Data shown:
#####
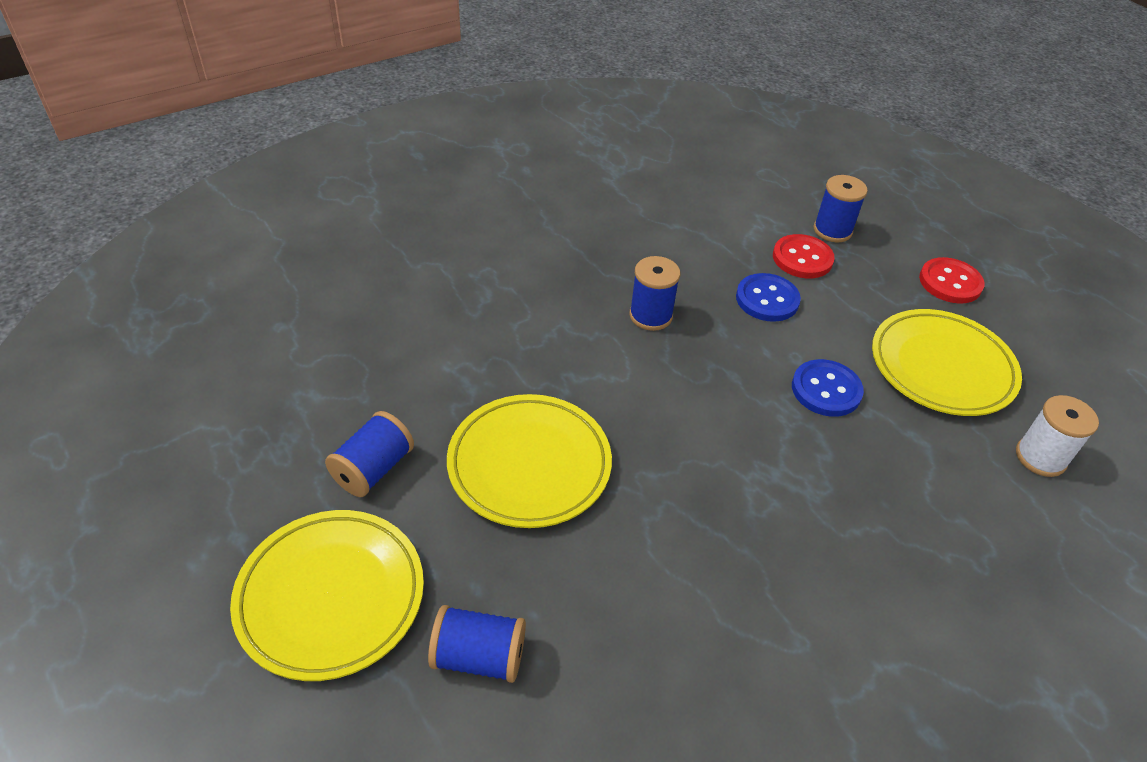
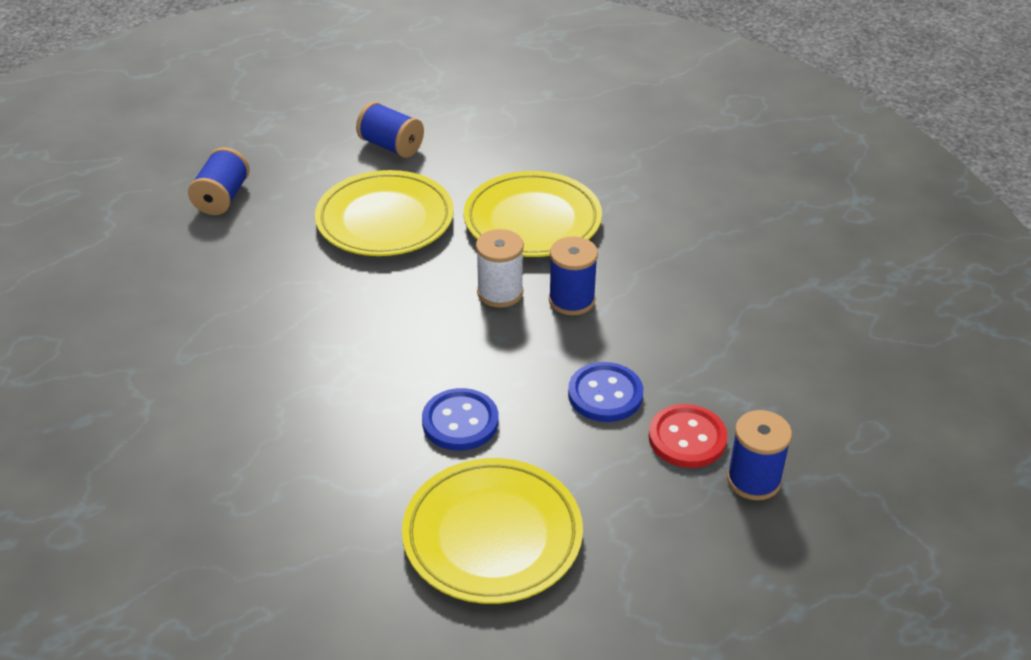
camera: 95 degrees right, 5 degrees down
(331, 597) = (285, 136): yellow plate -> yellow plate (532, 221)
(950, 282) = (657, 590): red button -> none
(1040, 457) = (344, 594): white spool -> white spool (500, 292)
#####
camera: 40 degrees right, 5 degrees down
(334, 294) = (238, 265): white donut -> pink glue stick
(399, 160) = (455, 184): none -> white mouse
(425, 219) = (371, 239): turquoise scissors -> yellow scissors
#####
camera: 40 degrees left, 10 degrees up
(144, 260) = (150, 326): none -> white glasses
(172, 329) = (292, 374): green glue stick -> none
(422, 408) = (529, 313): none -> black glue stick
#####
Task to complete:
Within the data above, the lines from the one with "camera: 40 degrees right, 5 degrees down" to the one with "(425, 219) = (371, 239): turquoise" must be repeated exactly; no other line belongs in the answer.

Output of the task:
camera: 40 degrees right, 5 degrees down
(334, 294) = (238, 265): white donut -> pink glue stick
(399, 160) = (455, 184): none -> white mouse
(425, 219) = (371, 239): turquoise scissors -> yellow scissors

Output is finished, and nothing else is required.